►

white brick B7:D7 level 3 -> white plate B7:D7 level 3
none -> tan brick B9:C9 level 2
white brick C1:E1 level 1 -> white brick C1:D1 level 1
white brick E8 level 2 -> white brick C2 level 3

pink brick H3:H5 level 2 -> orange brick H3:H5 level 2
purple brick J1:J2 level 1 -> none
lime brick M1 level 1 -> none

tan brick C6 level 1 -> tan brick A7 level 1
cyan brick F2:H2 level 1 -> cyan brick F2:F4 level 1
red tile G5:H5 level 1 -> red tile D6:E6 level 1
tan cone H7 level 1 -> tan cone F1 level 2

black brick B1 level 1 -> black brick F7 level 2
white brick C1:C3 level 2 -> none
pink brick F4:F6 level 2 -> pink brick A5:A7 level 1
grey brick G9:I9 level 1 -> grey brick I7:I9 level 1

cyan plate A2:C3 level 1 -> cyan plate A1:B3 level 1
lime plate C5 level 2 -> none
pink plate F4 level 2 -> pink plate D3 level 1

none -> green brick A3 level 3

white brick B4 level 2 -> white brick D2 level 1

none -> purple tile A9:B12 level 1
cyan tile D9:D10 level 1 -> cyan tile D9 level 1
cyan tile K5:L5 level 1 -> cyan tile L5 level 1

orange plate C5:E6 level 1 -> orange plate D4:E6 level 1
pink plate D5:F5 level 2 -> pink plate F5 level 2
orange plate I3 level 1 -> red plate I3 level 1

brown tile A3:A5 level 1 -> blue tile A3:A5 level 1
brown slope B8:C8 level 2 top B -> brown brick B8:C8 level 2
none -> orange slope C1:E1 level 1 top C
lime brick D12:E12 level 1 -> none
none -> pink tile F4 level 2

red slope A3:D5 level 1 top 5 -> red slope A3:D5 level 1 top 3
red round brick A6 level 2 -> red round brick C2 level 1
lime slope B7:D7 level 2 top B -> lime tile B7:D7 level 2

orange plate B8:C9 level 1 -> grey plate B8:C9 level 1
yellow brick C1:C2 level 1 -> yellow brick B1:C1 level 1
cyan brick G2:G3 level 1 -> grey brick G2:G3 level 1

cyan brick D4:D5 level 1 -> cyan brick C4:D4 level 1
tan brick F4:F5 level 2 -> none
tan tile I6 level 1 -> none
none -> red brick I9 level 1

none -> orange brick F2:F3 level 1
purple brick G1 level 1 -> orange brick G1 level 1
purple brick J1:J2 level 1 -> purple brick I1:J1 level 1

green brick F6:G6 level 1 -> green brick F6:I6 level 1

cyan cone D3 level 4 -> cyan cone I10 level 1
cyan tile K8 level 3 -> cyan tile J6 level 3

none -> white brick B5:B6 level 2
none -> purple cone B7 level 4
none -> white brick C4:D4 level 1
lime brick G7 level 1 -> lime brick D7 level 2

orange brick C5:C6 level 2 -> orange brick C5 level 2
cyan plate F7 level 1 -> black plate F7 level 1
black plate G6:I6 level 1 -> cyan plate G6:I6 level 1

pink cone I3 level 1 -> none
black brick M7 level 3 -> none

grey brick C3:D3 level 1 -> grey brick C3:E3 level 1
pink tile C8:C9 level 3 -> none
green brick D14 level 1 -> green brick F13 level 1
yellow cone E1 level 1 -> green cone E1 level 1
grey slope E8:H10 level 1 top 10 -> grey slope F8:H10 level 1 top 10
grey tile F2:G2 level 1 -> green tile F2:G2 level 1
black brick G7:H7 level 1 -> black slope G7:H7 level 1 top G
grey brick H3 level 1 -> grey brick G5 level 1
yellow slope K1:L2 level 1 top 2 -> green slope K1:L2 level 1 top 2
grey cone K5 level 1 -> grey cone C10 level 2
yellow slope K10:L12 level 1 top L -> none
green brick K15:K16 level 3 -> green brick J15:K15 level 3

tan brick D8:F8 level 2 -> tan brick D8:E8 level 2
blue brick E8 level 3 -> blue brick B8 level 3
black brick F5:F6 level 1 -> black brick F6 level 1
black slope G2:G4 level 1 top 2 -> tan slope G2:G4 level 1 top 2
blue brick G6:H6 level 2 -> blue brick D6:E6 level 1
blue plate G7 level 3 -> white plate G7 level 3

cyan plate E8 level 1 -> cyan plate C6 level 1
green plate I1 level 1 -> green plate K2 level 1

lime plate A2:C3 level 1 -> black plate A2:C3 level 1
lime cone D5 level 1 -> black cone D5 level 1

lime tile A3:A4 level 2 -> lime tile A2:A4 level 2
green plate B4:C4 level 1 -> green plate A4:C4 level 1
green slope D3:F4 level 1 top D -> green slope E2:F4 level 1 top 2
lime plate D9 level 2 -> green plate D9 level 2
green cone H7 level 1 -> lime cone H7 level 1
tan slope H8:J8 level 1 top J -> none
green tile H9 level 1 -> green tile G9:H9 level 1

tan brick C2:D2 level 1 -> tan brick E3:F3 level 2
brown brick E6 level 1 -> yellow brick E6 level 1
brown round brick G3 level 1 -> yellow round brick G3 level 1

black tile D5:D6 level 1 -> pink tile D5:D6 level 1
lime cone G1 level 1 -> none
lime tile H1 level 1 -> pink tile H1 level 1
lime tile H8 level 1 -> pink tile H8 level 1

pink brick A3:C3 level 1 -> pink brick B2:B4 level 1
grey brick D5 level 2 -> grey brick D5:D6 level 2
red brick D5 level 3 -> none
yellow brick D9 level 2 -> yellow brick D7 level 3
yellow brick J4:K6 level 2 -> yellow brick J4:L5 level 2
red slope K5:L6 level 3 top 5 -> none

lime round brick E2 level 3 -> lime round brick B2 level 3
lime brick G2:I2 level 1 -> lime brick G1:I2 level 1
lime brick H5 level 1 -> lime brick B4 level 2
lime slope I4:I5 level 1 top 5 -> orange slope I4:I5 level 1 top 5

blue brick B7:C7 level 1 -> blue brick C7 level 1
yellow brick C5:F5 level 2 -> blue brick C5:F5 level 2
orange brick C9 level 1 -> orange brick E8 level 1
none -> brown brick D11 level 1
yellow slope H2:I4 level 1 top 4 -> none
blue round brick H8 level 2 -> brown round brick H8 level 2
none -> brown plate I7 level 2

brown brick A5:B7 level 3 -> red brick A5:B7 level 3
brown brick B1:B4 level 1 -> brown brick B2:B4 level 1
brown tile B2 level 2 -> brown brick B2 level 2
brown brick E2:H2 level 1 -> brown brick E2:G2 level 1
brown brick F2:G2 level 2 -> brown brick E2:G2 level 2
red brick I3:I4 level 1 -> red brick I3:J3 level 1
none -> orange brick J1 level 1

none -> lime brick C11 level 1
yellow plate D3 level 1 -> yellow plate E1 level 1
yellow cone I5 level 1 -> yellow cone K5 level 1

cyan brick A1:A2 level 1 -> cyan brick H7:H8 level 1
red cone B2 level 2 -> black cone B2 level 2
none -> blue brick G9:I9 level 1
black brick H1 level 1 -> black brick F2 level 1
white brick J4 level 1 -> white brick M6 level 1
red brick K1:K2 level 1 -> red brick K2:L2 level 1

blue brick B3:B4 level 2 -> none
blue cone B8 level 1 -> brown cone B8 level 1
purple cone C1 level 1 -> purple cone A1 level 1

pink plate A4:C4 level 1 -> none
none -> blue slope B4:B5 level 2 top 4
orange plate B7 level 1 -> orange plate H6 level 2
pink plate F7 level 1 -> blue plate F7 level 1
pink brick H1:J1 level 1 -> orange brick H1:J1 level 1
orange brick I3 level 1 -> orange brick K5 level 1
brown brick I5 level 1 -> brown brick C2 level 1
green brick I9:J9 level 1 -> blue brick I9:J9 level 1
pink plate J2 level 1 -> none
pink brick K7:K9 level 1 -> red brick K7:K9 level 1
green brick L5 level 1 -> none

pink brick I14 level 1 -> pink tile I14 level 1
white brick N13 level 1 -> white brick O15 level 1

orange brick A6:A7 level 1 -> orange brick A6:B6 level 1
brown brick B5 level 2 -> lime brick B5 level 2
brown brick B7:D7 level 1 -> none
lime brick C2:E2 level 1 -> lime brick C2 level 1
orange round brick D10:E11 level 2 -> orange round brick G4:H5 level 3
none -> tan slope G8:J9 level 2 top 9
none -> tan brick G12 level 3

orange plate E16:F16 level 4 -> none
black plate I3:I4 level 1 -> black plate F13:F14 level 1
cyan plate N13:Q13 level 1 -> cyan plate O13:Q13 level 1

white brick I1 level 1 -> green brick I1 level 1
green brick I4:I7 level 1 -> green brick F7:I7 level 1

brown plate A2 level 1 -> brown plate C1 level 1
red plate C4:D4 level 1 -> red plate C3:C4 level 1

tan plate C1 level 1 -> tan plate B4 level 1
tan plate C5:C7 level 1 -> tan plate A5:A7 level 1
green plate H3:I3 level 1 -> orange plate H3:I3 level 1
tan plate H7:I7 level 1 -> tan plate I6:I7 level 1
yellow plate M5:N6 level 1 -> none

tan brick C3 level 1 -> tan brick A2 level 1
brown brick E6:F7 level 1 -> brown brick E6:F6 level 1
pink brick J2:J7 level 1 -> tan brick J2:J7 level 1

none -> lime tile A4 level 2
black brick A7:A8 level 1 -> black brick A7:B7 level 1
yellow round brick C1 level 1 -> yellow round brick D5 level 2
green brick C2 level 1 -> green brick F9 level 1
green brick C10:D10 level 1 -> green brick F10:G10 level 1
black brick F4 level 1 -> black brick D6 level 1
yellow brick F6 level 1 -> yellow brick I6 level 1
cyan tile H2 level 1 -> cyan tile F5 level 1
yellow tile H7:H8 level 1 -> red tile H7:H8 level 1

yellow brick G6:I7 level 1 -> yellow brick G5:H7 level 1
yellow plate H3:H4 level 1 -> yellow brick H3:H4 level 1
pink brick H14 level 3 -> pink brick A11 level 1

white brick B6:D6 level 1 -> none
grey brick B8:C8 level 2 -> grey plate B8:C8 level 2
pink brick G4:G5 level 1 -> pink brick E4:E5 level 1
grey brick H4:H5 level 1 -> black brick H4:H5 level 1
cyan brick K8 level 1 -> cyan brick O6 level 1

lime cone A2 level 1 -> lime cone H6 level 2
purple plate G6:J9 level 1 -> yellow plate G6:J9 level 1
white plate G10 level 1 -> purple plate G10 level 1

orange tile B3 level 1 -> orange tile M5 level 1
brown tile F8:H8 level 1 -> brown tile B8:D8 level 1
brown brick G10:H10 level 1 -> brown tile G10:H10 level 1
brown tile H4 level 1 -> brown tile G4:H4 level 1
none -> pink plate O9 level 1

◄

The problem: Copy, without any change, the lines above from the one containing "yellow plate H3:H4" to the end, both ends included. Add nothing else.

Problem solution:
yellow plate H3:H4 level 1 -> yellow brick H3:H4 level 1
pink brick H14 level 3 -> pink brick A11 level 1

white brick B6:D6 level 1 -> none
grey brick B8:C8 level 2 -> grey plate B8:C8 level 2
pink brick G4:G5 level 1 -> pink brick E4:E5 level 1
grey brick H4:H5 level 1 -> black brick H4:H5 level 1
cyan brick K8 level 1 -> cyan brick O6 level 1

lime cone A2 level 1 -> lime cone H6 level 2
purple plate G6:J9 level 1 -> yellow plate G6:J9 level 1
white plate G10 level 1 -> purple plate G10 level 1

orange tile B3 level 1 -> orange tile M5 level 1
brown tile F8:H8 level 1 -> brown tile B8:D8 level 1
brown brick G10:H10 level 1 -> brown tile G10:H10 level 1
brown tile H4 level 1 -> brown tile G4:H4 level 1
none -> pink plate O9 level 1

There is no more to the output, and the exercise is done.